## WHAT YOU ARE ASKED TO DO
Would you print the listing that follows exactly, but without its pictures?

## DATA
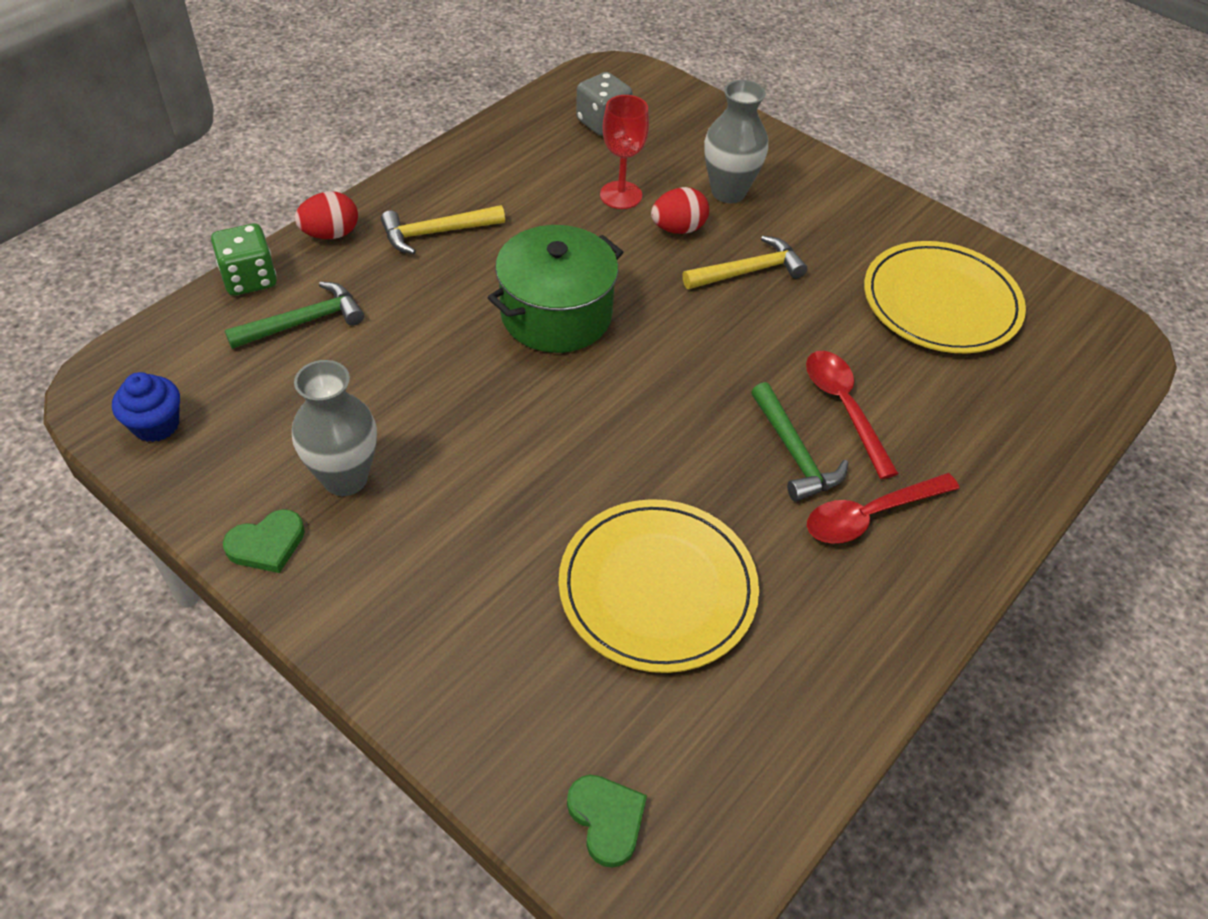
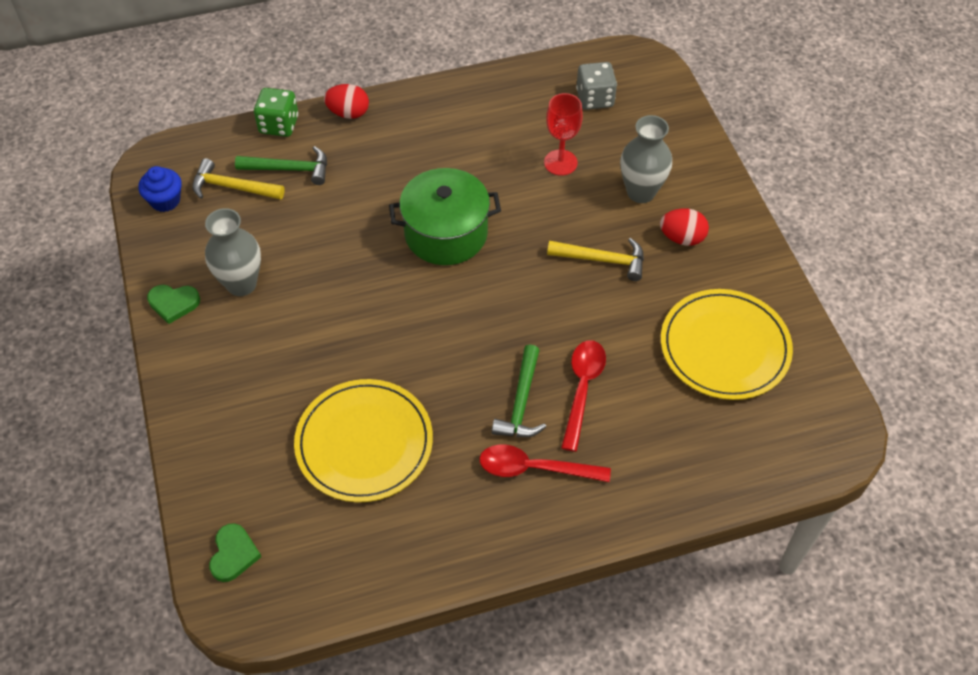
camera: 35 degrees right, 5 degrees up
(436, 233) = (415, 140): yellow hammer -> yellow hammer (233, 187)
(678, 229) = (579, 206): red egg -> red egg (682, 238)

## TASK RESULT
camera: 35 degrees right, 5 degrees up
(436, 233) = (415, 140): yellow hammer -> yellow hammer (233, 187)
(678, 229) = (579, 206): red egg -> red egg (682, 238)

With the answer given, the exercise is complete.